### Exercise requirements
Find "camera: 75 degrees right, 10 degrees down" in the material, then return exactly the line containing it and all lines after it to the end, leaving out pictures.

### Extracted data
================

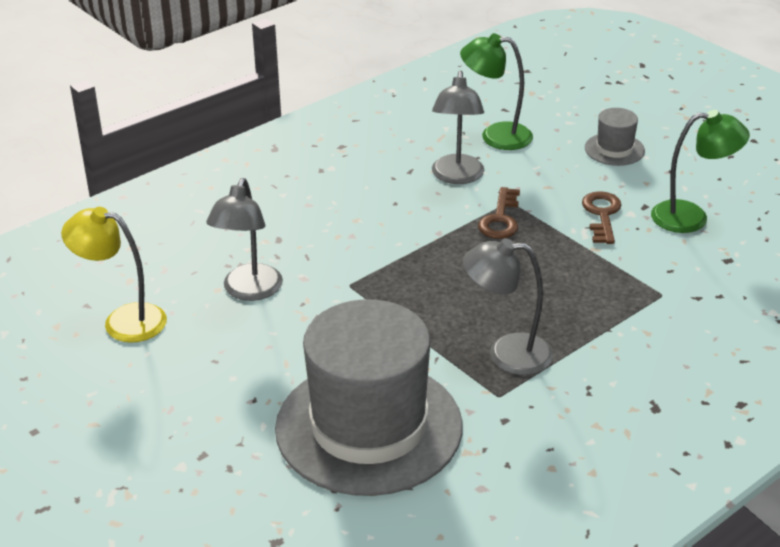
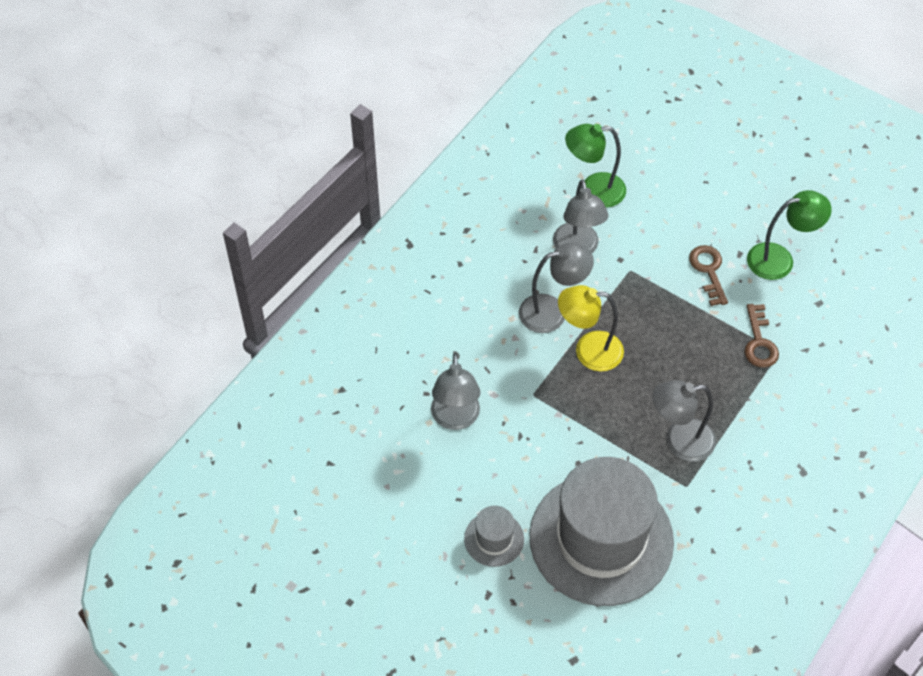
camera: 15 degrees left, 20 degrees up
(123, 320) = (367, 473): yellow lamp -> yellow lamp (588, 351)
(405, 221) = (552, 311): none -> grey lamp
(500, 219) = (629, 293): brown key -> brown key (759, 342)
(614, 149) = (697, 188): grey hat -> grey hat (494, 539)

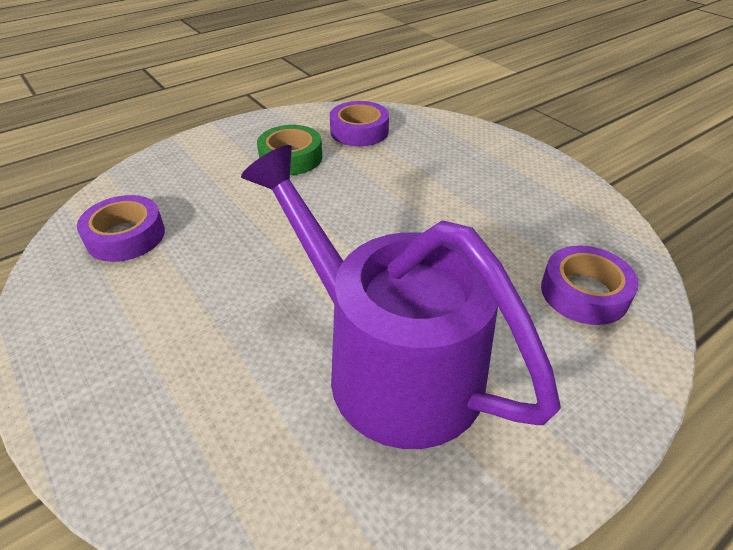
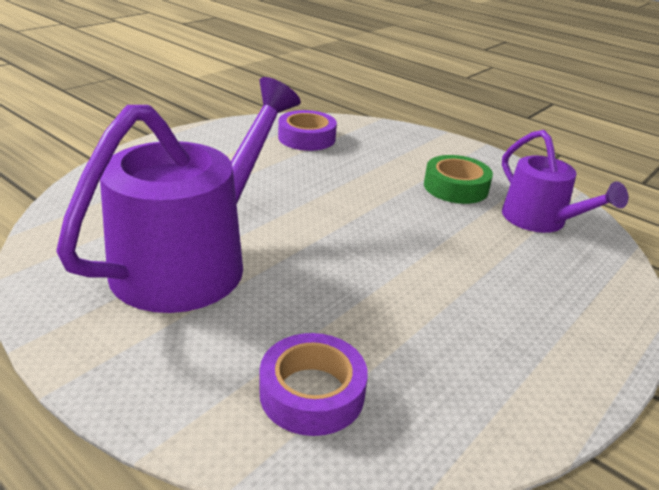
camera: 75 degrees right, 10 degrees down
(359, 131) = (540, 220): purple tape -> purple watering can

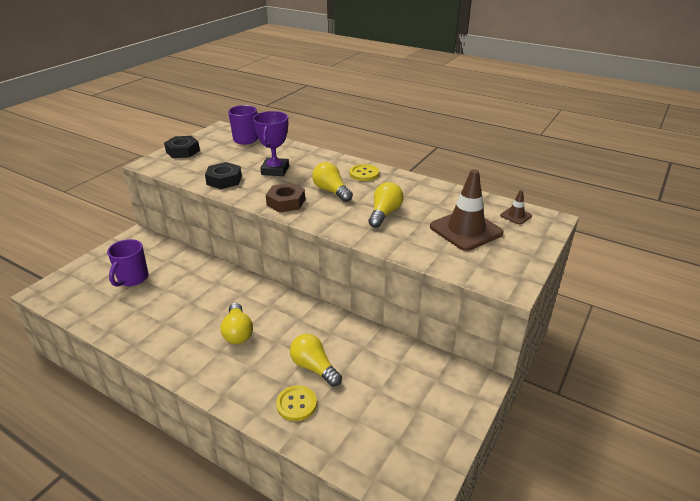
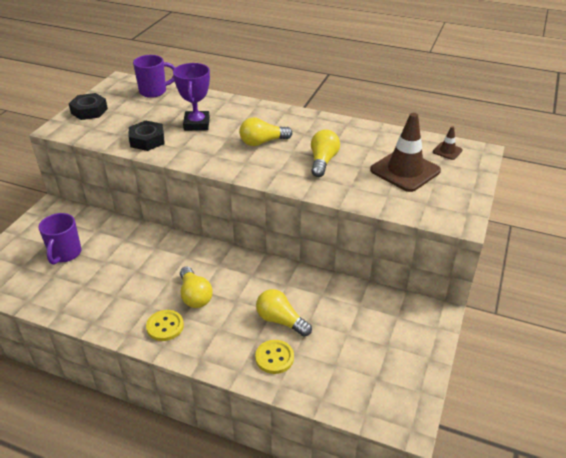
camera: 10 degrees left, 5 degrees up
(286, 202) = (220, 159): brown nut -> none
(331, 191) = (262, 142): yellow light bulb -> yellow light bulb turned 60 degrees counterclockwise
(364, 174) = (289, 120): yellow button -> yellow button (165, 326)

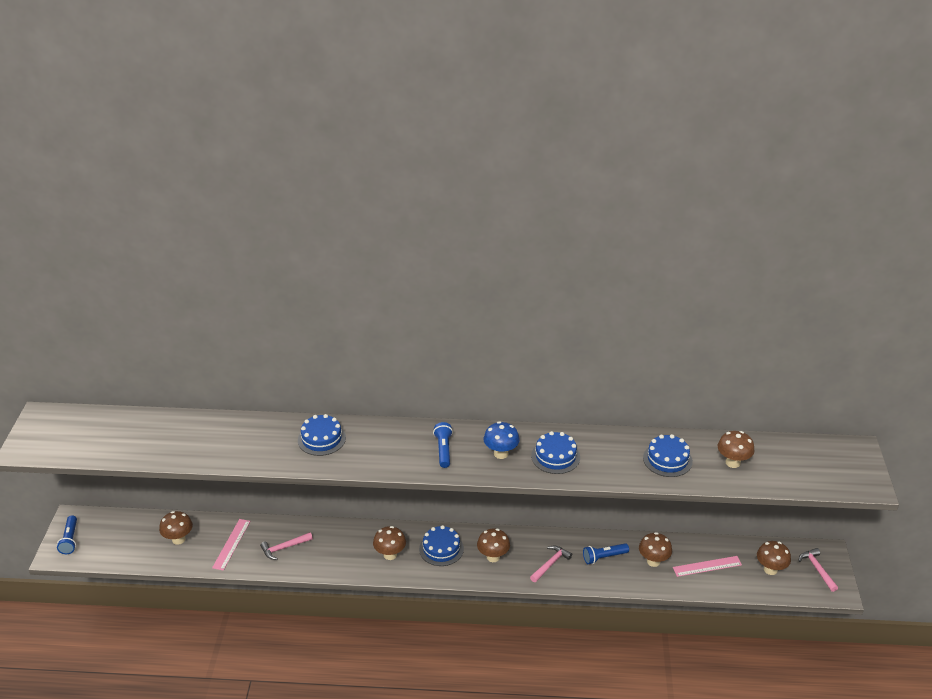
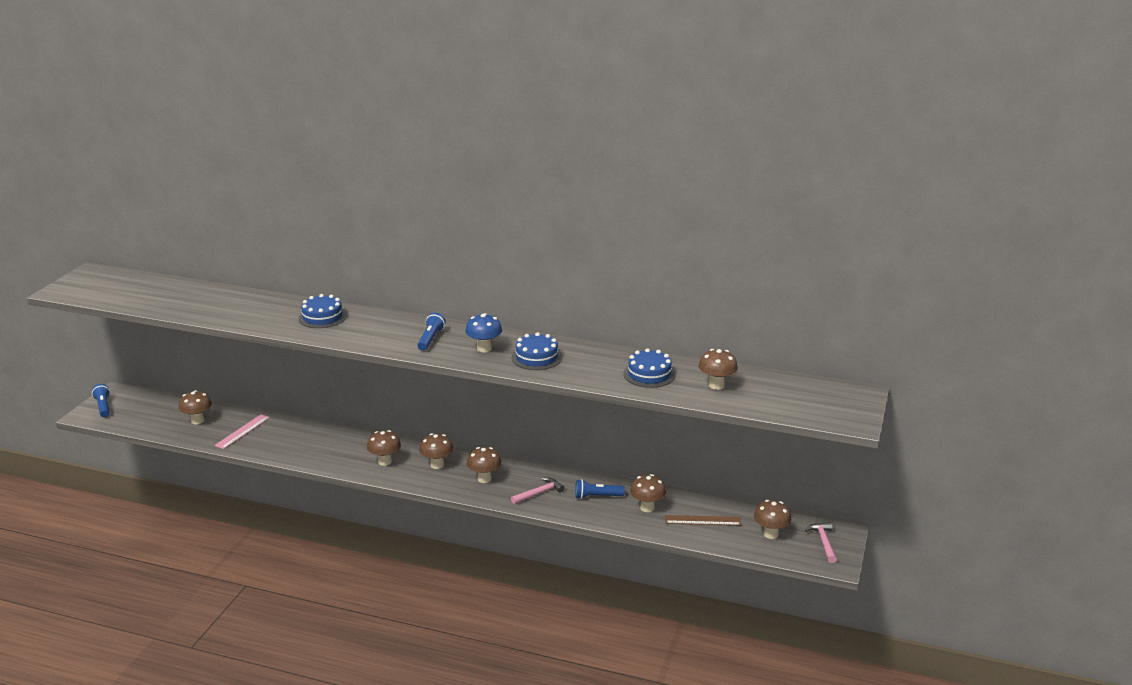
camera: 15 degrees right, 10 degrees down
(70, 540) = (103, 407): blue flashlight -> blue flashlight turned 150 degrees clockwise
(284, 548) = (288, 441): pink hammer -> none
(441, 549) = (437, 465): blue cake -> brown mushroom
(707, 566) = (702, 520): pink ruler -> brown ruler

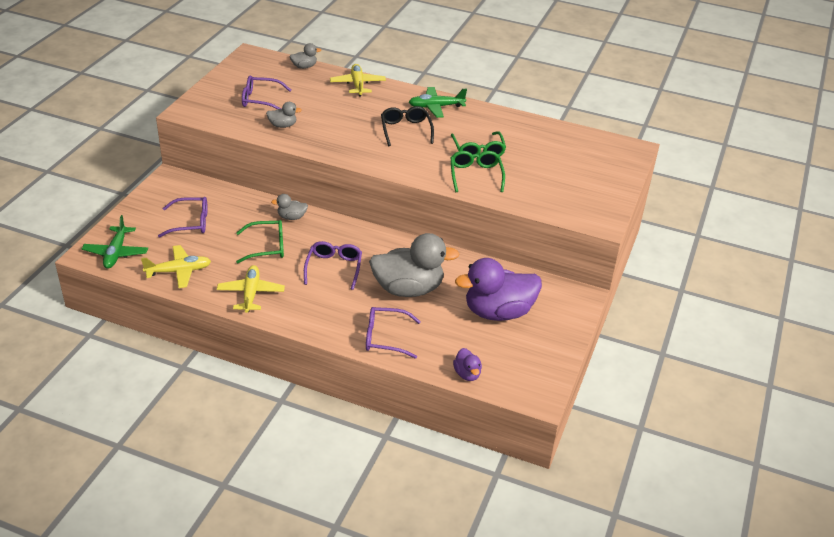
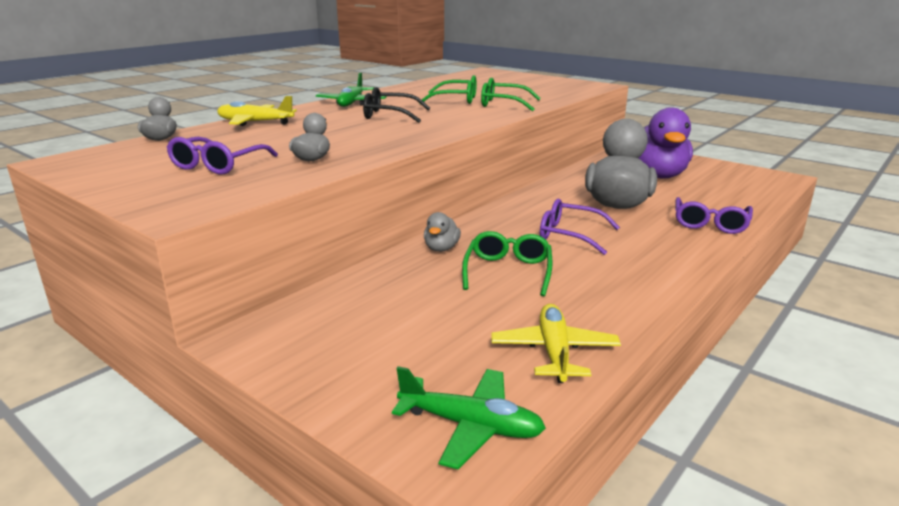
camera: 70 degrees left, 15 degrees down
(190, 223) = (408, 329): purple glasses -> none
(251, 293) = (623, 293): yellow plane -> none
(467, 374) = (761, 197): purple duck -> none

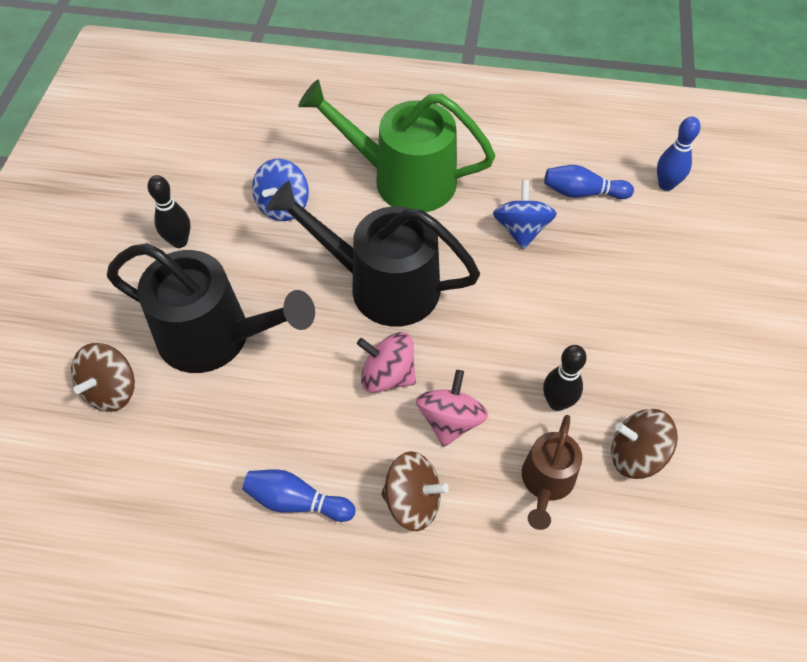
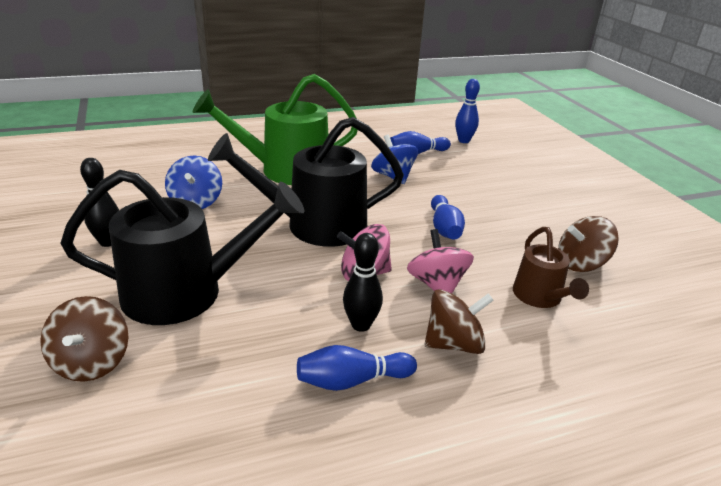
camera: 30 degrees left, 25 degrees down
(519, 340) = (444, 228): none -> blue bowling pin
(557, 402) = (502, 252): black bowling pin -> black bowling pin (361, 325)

================

### Answer box
camera: 75 degrees right, 10 degrees down
(359, 131) = (540, 220): purple tape -> purple watering can

camera: 10 degrees left, 5 degrees up
(286, 202) = (220, 159): brown nut -> none
(331, 191) = (262, 142): yellow light bulb -> yellow light bulb turned 60 degrees counterclockwise
(364, 174) = (289, 120): yellow button -> yellow button (165, 326)

camera: 15 degrees right, 10 degrees down
(70, 540) = (103, 407): blue flashlight -> blue flashlight turned 150 degrees clockwise
(284, 548) = (288, 441): pink hammer -> none
(441, 549) = (437, 465): blue cake -> brown mushroom
(707, 566) = (702, 520): pink ruler -> brown ruler

camera: 70 degrees left, 15 degrees down
(190, 223) = (408, 329): purple glasses -> none
(251, 293) = (623, 293): yellow plane -> none
(467, 374) = (761, 197): purple duck -> none

camera: 30 degrees left, 25 degrees down
(519, 340) = (444, 228): none -> blue bowling pin
(557, 402) = (502, 252): black bowling pin -> black bowling pin (361, 325)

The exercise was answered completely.